- [Problem description] Repeat exactly the lines below that lie between the line with "324, 500, 404>" and the line with "277, 659, 339>", counting both of those lines as part of the answer.

- [Entries provided]
....

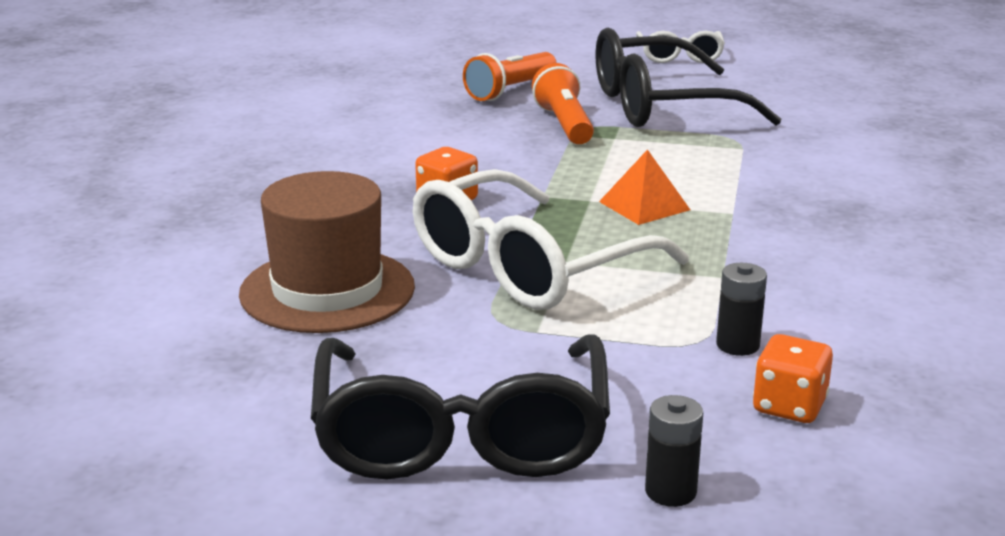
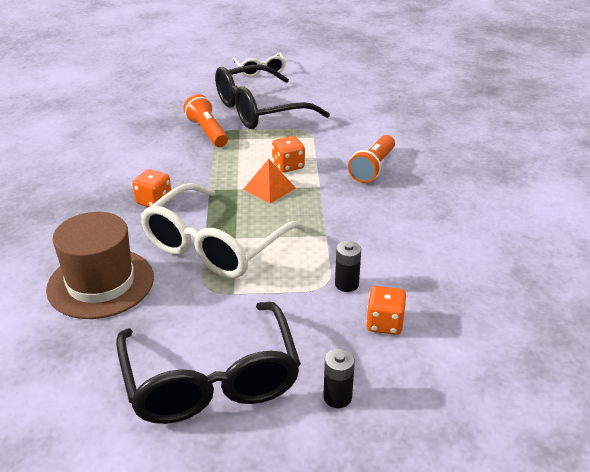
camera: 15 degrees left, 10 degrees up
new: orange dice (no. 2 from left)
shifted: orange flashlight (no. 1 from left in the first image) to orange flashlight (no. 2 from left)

....

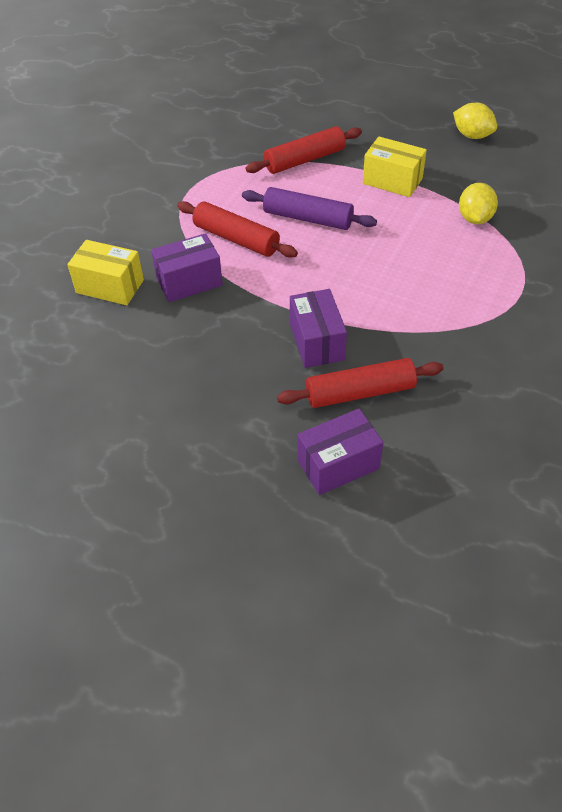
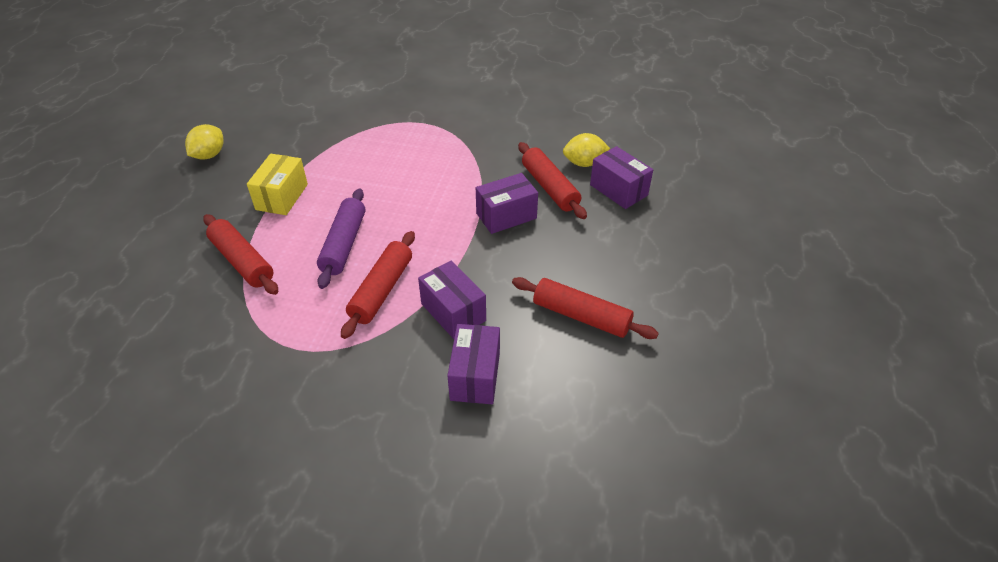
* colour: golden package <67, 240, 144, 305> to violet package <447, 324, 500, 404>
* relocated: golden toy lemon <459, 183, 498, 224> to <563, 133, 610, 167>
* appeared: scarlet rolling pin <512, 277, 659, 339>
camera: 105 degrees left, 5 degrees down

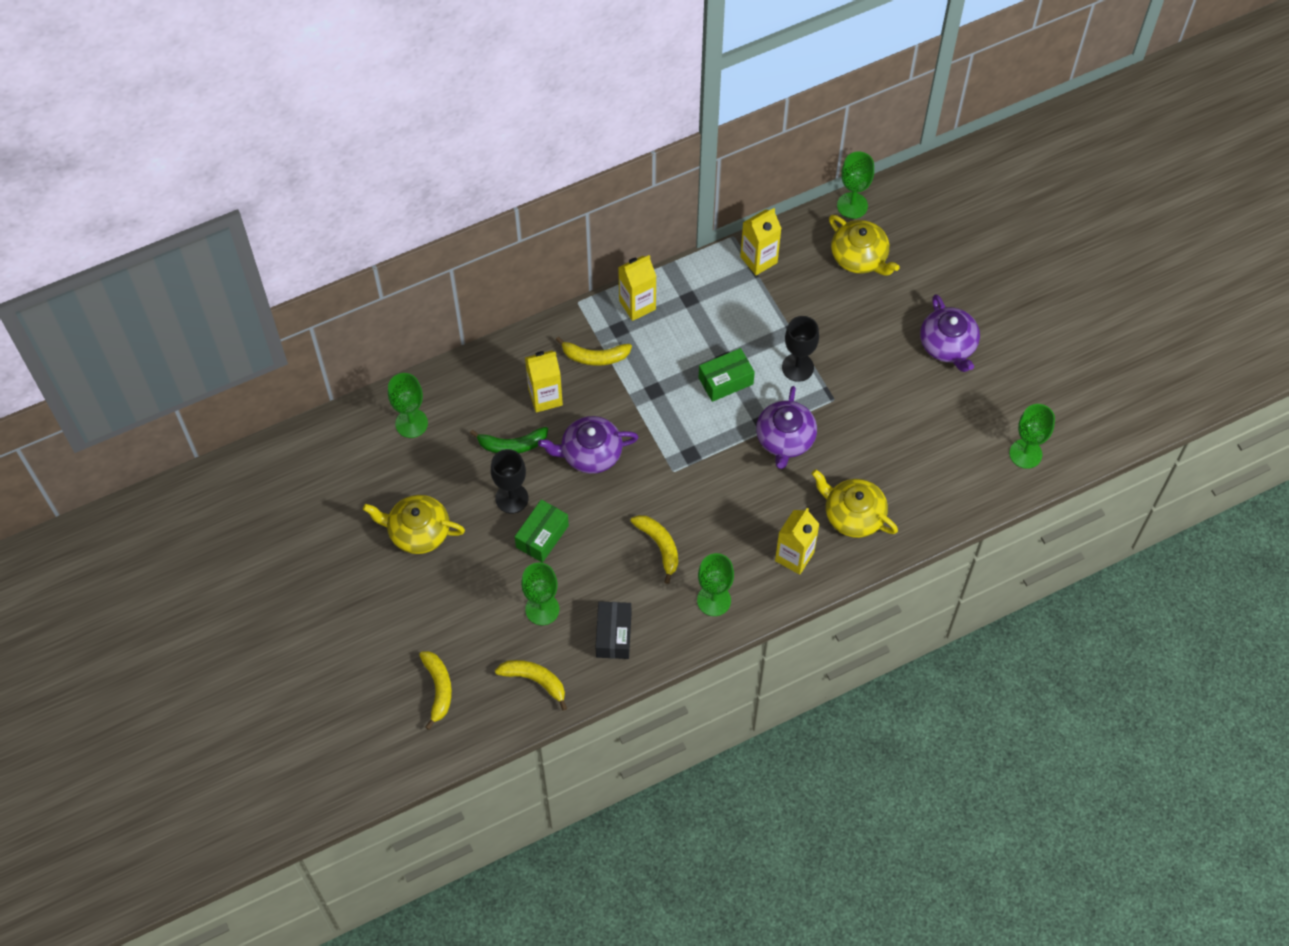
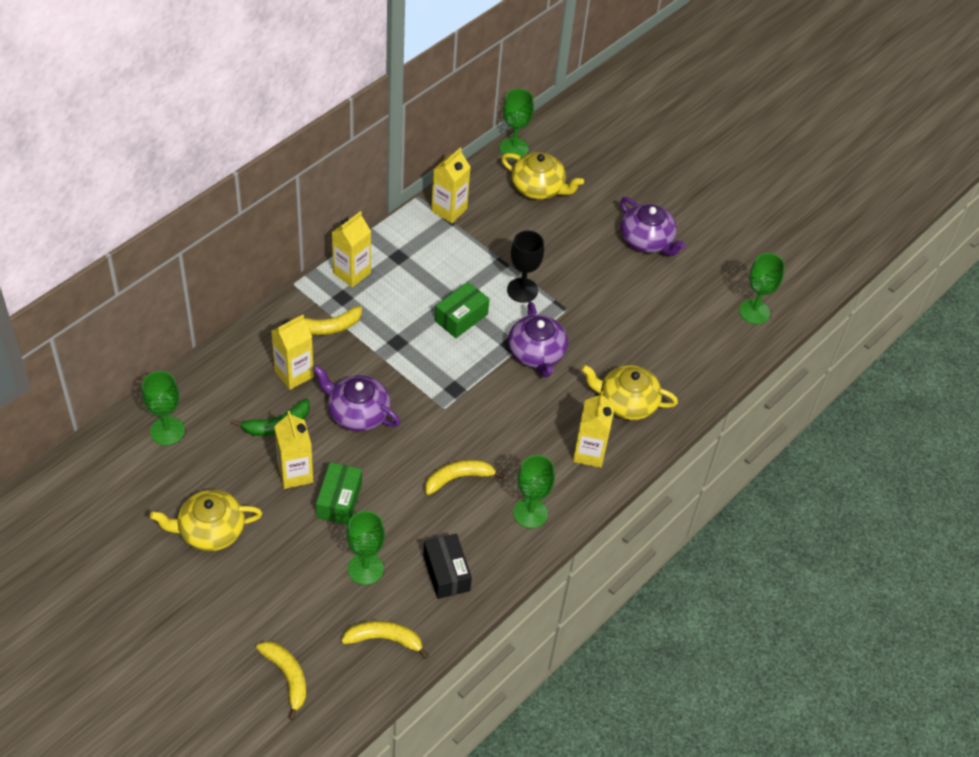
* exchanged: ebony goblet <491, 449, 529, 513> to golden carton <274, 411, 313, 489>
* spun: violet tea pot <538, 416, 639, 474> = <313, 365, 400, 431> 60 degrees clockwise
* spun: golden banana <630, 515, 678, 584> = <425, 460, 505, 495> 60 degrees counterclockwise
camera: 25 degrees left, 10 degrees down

....

- [Final answer]
* colour: golden package <67, 240, 144, 305> to violet package <447, 324, 500, 404>
* relocated: golden toy lemon <459, 183, 498, 224> to <563, 133, 610, 167>
* appeared: scarlet rolling pin <512, 277, 659, 339>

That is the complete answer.